Data extract -
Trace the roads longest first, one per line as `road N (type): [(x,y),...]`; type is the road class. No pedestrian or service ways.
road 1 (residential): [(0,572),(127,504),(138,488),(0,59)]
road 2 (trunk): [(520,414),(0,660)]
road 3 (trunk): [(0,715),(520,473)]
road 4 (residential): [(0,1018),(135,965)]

About this exercise - Type out the full listing again, exactly as given.

Reply -
Trace the roads longest first, one per line as `road N (type): [(x,y),...]`; type is the road class. No pedestrian or service ways.
road 1 (residential): [(0,572),(127,504),(138,488),(0,59)]
road 2 (trunk): [(520,414),(0,660)]
road 3 (trunk): [(0,715),(520,473)]
road 4 (residential): [(0,1018),(135,965)]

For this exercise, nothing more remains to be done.